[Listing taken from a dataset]
------------------------

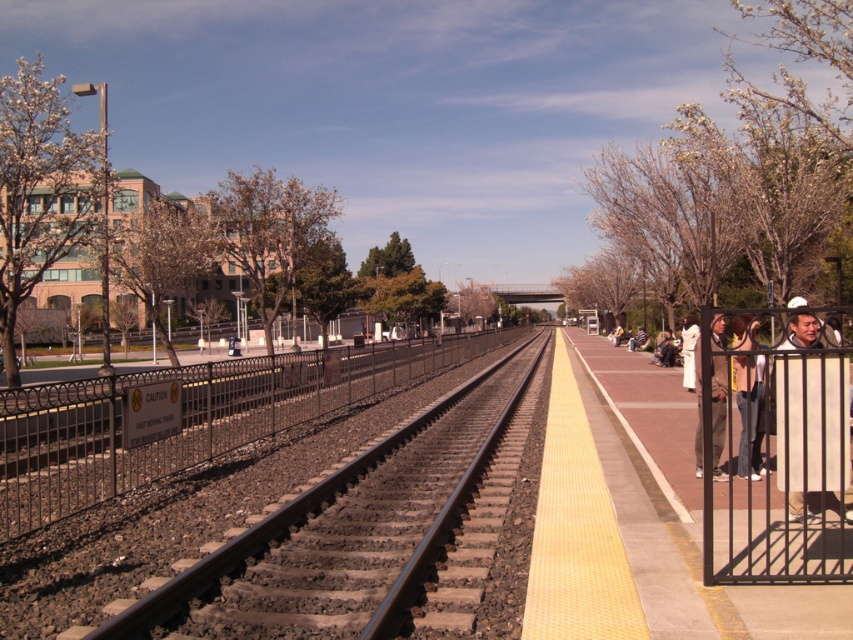
You are a maintenance worker standing on the platform and need to reach the smooth steel tracks at center from the denim pants at right. Is the distance between them sufficient for you to walk directly to the tracks without needing to move any obstacles?

The smooth steel tracks at center is 6.02 meters from denim pants at right, so yes, the distance is sufficient for you to walk directly to the tracks without needing to move any obstacles.

You are a pedestrian standing on the platform and see both the black metal fence at right and the white fabric jacket at right. Which object is nearer to you?

The black metal fence at right is closer to the viewer than the white fabric jacket at right.

You are standing on the train station platform and want to locate the black metal fence at right. According to the coordinates provided, where exactly should you look?

The black metal fence at right is located at the 2D coordinates point of [779,449].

------------------------

(To do) Output every line of the listing above word for word, omitting the picture.

(Expected answer)
You are a maintenance worker standing on the platform and need to reach the smooth steel tracks at center from the denim pants at right. Is the distance between them sufficient for you to walk directly to the tracks without needing to move any obstacles?

The smooth steel tracks at center is 6.02 meters from denim pants at right, so yes, the distance is sufficient for you to walk directly to the tracks without needing to move any obstacles.

You are a pedestrian standing on the platform and see both the black metal fence at right and the white fabric jacket at right. Which object is nearer to you?

The black metal fence at right is closer to the viewer than the white fabric jacket at right.

You are standing on the train station platform and want to locate the black metal fence at right. According to the coordinates provided, where exactly should you look?

The black metal fence at right is located at the 2D coordinates point of [779,449].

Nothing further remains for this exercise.